*** The input ***

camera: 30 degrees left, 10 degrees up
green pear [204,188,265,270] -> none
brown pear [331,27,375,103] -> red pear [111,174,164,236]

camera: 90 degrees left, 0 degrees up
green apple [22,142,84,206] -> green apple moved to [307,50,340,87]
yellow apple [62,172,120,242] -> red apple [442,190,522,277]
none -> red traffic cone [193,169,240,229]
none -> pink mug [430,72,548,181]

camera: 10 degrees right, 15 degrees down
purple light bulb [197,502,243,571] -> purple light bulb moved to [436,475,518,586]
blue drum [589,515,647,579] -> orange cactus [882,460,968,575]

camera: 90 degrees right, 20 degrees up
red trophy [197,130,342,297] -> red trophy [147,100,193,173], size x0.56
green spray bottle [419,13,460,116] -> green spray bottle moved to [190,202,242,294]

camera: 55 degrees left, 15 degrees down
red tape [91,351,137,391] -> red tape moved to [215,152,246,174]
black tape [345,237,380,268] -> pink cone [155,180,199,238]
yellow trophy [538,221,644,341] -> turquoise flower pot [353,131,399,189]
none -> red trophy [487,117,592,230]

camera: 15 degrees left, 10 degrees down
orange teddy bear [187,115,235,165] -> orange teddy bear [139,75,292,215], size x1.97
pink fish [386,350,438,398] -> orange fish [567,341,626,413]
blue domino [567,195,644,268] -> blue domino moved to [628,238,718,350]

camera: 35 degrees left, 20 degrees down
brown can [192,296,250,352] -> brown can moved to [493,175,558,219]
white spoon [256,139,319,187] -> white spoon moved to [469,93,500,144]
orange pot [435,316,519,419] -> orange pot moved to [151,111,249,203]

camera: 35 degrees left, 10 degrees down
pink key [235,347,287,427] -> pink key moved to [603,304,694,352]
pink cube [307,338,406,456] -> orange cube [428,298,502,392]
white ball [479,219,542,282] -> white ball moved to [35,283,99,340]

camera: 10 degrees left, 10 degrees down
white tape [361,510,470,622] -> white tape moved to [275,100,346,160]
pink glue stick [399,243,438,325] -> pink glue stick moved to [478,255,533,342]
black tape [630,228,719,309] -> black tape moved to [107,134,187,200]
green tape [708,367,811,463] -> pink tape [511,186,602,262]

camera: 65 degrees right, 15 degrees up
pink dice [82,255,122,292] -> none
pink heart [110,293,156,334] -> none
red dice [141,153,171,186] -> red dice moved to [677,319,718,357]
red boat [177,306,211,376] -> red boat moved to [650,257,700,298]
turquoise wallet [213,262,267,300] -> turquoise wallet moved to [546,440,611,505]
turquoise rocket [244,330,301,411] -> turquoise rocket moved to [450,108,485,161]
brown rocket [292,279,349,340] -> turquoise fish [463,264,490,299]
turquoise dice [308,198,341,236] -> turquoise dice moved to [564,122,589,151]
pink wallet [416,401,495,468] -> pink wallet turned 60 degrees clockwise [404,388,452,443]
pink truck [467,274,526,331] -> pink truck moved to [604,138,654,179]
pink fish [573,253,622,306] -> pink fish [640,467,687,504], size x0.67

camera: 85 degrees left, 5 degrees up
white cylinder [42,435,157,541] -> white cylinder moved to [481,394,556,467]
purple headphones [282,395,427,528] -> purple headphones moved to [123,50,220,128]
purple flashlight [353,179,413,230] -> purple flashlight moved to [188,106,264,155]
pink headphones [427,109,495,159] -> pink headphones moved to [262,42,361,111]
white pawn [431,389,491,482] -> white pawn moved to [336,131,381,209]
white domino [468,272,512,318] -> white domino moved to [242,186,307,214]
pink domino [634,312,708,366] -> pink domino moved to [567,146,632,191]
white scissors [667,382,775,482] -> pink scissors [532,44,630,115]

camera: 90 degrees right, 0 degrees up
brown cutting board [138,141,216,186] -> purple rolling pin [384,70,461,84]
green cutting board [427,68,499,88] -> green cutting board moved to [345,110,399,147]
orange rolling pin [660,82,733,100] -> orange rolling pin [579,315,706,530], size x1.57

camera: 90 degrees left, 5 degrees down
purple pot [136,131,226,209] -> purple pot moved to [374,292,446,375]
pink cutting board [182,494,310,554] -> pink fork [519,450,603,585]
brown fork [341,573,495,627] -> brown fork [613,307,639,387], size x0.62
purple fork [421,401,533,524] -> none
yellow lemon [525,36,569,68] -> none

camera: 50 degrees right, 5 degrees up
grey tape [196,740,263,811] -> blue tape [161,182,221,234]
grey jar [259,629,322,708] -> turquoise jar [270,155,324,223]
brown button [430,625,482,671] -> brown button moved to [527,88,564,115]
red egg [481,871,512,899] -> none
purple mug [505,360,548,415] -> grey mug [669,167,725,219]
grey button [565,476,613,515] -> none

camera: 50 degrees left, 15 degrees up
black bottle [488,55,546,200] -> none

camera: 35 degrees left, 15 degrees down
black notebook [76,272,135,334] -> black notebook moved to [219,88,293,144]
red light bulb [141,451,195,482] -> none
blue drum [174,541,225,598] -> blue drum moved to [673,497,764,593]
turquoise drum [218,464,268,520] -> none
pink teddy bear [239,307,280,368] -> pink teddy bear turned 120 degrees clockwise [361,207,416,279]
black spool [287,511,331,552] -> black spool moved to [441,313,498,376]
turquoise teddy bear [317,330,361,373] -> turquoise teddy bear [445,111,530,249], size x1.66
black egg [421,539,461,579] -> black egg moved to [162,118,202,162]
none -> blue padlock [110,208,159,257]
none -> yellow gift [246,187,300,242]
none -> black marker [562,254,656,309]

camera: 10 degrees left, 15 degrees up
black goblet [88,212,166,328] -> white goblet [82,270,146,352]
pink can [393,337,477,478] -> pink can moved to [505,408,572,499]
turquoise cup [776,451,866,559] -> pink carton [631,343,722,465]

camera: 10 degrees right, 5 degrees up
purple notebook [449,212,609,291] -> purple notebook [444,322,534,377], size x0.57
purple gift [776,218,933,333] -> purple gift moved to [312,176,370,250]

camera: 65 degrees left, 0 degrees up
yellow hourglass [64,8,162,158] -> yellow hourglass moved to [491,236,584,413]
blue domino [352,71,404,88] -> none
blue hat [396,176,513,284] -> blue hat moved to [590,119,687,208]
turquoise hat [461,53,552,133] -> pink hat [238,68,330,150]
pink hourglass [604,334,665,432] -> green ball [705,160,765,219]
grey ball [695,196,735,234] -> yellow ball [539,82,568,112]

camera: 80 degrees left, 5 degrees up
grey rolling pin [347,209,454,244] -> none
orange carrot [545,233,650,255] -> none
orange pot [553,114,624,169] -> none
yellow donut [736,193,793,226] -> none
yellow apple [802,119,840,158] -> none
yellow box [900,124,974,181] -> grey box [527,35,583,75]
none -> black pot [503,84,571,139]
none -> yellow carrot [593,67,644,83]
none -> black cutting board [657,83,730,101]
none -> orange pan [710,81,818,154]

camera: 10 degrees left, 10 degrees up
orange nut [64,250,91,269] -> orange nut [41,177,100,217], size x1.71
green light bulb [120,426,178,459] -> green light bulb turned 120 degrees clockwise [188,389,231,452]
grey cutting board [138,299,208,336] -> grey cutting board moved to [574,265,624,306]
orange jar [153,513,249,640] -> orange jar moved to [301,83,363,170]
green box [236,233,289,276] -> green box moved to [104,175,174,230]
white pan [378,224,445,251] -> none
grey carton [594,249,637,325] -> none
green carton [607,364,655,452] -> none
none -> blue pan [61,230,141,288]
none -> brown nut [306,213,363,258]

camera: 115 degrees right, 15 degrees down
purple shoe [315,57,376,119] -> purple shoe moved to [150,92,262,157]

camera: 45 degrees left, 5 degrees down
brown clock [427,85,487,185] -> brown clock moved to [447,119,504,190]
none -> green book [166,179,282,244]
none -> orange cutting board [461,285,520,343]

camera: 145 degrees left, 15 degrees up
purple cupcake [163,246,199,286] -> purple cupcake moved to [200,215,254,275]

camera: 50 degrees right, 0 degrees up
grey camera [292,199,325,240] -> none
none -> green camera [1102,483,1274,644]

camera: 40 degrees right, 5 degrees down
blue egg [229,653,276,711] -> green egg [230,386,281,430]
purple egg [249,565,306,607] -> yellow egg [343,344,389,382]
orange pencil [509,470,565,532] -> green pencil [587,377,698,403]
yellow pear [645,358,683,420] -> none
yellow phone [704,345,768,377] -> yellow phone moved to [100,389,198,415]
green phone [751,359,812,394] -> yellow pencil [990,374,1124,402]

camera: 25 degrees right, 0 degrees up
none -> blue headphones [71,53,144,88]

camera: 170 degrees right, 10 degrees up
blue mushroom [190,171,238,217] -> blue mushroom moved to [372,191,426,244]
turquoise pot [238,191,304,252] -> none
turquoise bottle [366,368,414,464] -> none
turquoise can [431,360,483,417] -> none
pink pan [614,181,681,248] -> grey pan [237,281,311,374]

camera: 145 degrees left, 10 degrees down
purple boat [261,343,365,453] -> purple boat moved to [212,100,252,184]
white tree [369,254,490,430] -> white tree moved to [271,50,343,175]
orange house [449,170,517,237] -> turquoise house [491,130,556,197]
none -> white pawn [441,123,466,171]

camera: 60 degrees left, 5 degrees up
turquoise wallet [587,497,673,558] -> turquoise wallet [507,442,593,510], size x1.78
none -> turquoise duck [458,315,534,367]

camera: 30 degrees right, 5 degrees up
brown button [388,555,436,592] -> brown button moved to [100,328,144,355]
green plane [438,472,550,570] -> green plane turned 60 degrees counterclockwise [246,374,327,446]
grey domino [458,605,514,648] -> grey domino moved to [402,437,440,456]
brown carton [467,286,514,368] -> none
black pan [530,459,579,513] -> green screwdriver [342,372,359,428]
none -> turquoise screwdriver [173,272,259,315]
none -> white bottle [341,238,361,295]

***

**Task description**
Write the number of lines in the data above that contain the word "gift", and add nothing to it.

**Solved problem**
2